Problem statement
Which of the lines in the data mention the string "kanasezo"? List them all.

Data excerpts
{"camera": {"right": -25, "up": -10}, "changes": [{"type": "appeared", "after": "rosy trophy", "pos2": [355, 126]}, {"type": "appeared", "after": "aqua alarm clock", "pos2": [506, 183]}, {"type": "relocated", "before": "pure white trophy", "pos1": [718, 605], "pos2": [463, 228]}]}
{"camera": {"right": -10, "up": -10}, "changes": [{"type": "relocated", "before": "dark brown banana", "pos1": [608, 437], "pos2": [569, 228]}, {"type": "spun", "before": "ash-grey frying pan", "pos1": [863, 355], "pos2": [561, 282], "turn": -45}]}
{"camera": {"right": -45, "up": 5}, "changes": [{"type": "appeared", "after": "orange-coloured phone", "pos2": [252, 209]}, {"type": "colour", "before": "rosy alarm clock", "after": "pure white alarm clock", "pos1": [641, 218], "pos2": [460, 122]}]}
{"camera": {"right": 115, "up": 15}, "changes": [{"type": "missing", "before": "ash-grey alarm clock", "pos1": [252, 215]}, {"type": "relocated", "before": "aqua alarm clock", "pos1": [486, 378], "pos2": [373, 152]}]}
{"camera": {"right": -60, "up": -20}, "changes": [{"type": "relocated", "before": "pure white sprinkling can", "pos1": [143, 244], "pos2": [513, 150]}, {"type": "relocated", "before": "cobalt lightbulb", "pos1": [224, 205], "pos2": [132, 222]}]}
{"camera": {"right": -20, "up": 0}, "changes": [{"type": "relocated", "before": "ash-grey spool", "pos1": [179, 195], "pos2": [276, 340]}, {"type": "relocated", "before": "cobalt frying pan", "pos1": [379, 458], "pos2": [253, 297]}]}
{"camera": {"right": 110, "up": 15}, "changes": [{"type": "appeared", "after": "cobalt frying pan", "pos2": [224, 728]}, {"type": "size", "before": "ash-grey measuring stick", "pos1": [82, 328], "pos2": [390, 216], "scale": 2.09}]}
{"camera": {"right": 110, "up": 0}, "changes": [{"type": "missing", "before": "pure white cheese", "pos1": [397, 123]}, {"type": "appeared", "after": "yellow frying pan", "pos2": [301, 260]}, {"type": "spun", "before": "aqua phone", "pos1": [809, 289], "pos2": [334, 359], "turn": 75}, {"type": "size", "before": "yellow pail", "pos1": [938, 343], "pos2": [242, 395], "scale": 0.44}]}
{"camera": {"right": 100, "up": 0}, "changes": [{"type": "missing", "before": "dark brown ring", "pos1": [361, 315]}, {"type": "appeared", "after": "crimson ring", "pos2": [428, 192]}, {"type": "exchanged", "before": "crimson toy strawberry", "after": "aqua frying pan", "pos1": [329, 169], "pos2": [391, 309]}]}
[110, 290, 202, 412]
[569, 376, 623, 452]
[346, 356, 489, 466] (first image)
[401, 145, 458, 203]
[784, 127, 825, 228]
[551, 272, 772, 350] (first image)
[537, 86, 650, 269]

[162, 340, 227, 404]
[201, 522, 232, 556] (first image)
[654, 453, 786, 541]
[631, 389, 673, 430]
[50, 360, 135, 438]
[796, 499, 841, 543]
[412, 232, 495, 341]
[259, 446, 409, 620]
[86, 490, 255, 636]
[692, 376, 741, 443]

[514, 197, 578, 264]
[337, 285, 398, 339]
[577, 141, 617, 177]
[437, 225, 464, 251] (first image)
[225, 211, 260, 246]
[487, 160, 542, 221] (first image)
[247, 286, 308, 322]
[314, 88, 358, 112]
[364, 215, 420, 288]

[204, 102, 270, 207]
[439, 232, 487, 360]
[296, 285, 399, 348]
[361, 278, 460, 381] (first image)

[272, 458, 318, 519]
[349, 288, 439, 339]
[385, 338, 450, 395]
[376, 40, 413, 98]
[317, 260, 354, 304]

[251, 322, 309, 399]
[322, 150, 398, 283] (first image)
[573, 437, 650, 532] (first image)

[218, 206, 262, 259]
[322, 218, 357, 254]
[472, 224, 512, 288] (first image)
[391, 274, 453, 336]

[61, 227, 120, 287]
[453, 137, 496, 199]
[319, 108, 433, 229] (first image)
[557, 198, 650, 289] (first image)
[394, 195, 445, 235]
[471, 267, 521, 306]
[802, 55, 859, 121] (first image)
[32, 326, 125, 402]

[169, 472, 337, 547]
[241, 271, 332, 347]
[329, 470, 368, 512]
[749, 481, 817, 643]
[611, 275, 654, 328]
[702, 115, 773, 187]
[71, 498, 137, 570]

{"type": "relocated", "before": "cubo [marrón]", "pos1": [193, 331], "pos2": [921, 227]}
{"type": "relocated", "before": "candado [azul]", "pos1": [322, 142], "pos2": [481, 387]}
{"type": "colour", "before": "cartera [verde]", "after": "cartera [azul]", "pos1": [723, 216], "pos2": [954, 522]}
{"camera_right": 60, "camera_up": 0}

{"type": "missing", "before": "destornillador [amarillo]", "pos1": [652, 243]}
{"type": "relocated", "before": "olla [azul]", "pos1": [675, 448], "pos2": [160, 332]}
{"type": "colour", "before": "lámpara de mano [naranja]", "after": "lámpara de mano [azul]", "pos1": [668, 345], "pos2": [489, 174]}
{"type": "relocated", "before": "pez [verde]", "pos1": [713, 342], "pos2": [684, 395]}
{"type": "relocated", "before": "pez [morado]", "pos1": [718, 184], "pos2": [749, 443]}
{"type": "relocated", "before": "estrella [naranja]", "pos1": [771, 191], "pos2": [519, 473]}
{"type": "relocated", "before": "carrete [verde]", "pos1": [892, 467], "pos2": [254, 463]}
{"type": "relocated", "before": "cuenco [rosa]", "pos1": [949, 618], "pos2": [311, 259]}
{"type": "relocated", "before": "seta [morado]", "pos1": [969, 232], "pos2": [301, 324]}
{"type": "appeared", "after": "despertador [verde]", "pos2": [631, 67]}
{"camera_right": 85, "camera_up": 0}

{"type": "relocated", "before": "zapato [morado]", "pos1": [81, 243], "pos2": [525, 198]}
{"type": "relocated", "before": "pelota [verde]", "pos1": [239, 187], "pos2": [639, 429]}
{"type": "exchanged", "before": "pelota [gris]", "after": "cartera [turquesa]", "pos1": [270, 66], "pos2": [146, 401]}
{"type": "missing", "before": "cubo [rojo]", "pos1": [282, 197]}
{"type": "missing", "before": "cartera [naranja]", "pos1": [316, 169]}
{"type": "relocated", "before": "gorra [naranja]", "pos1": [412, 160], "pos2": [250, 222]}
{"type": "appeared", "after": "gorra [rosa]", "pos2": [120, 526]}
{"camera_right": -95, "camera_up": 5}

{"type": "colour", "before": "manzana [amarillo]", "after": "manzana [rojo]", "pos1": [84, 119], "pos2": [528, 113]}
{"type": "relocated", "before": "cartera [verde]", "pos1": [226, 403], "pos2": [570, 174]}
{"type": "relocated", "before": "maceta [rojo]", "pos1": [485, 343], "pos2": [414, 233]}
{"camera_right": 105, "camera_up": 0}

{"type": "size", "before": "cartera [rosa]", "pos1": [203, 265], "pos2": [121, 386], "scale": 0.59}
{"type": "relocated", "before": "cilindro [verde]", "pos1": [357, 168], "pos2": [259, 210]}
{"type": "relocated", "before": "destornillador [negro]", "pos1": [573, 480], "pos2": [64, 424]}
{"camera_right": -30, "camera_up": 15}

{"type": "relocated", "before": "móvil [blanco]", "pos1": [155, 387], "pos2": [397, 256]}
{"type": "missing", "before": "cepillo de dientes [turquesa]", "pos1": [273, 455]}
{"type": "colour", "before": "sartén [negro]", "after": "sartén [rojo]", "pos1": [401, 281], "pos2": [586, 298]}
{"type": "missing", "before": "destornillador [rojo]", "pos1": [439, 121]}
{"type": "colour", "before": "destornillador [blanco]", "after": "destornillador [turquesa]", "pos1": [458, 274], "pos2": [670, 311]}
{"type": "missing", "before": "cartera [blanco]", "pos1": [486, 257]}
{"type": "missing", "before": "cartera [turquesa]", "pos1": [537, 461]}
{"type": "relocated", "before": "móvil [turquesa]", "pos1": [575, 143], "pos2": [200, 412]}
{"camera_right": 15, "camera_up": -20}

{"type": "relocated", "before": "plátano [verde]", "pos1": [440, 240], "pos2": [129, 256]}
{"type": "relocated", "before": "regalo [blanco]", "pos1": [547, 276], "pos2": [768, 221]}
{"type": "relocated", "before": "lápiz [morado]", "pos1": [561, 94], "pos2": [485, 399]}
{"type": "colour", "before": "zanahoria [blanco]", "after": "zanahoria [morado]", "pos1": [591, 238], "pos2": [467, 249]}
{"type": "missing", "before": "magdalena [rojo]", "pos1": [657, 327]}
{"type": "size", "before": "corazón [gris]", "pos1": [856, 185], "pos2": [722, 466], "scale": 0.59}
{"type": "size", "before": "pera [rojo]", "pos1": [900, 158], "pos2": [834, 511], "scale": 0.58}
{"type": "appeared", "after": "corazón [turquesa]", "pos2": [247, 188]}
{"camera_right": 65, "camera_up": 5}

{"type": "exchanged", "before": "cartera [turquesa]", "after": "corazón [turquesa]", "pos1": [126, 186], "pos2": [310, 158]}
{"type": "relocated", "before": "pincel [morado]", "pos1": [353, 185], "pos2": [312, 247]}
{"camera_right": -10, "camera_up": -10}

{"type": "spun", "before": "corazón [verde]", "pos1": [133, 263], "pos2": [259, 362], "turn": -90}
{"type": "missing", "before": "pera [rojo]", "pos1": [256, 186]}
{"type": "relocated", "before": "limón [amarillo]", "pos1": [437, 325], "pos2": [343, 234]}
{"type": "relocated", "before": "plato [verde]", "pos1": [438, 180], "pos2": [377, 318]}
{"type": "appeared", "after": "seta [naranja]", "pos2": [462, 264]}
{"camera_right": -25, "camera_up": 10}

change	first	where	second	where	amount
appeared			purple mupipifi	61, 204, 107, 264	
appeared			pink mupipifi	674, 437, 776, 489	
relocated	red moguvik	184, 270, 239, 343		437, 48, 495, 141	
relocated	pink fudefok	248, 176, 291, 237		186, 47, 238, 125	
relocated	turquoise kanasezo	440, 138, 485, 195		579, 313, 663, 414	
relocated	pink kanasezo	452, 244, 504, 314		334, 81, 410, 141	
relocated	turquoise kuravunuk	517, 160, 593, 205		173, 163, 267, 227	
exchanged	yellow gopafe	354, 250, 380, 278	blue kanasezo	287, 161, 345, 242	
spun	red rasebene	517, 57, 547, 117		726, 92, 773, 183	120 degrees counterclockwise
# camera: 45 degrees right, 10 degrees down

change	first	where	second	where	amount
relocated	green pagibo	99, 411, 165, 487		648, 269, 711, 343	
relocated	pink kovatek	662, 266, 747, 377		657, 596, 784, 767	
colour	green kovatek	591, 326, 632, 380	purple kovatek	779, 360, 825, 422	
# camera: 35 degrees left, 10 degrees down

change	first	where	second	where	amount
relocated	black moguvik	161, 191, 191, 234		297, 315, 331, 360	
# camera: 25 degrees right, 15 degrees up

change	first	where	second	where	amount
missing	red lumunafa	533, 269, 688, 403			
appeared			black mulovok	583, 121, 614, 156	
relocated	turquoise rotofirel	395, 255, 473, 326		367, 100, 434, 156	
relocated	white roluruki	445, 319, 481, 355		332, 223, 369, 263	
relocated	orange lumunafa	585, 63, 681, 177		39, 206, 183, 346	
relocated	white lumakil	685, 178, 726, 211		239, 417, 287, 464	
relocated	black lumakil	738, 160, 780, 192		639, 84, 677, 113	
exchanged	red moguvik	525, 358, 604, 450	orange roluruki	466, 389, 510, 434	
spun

Result of the exercise
relocated	turquoise kanasezo	440, 138, 485, 195		579, 313, 663, 414	
relocated	pink kanasezo	452, 244, 504, 314		334, 81, 410, 141	
exchanged	yellow gopafe	354, 250, 380, 278	blue kanasezo	287, 161, 345, 242	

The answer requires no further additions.